- _Instructions for the task_: Write exactly, with no line omitted or added, the span beginning at the line that holds "SW8: switch (GND, N_1) -> switch (N_1, VCC)" and ending at the last line of the records.

Collected data
########################################

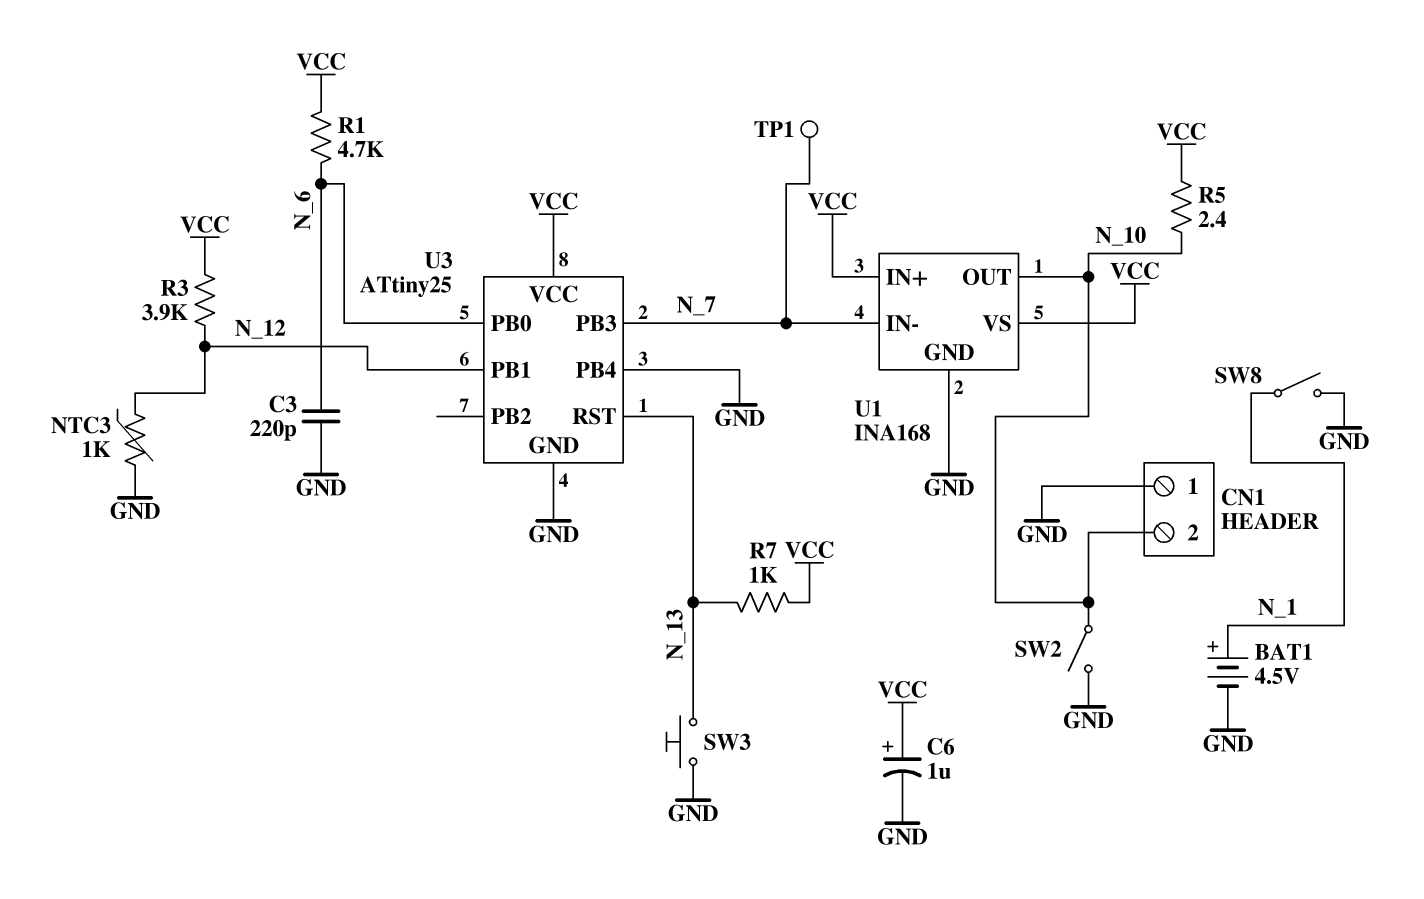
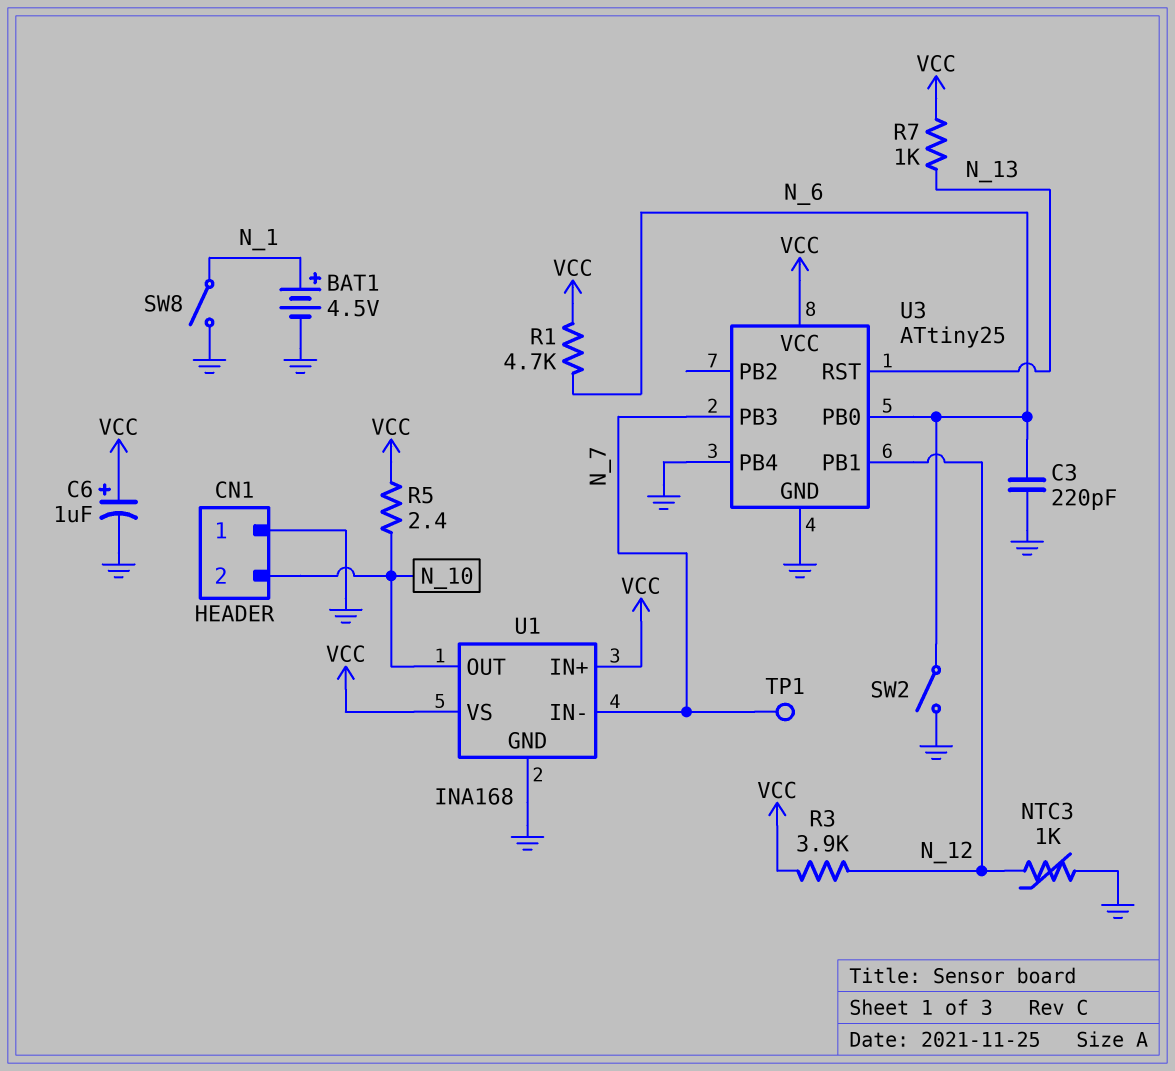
SW2: switch (GND, N_10) -> switch (GND, N_6)
SW3: button (GND, N_13) -> none

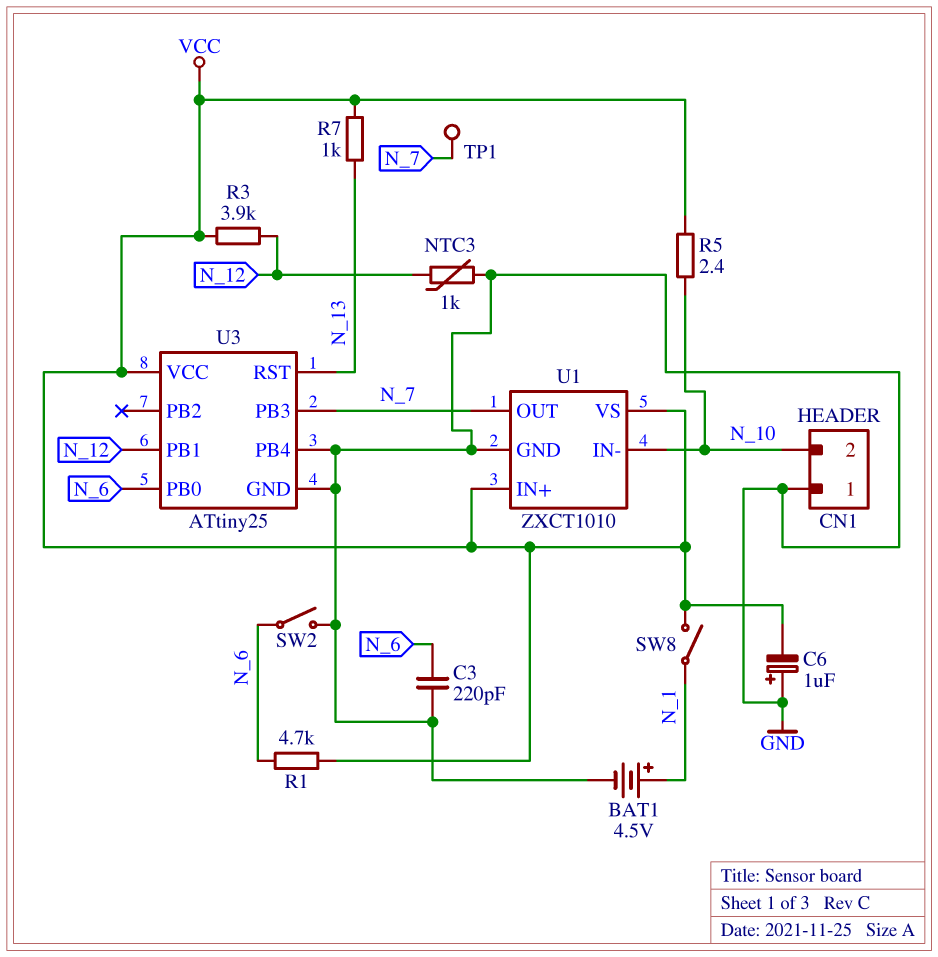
C6: 1uF (plus VCC, minus GND) -> 1uF (plus GND, minus VCC)
SW8: switch (GND, N_1) -> switch (N_1, VCC)
U1: INA168 -> ZXCT1010
U1 pin IN-: N_7 -> N_10
U1 pin OUT: N_10 -> N_7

########################################

- _Your solution_:
SW8: switch (GND, N_1) -> switch (N_1, VCC)
U1: INA168 -> ZXCT1010
U1 pin IN-: N_7 -> N_10
U1 pin OUT: N_10 -> N_7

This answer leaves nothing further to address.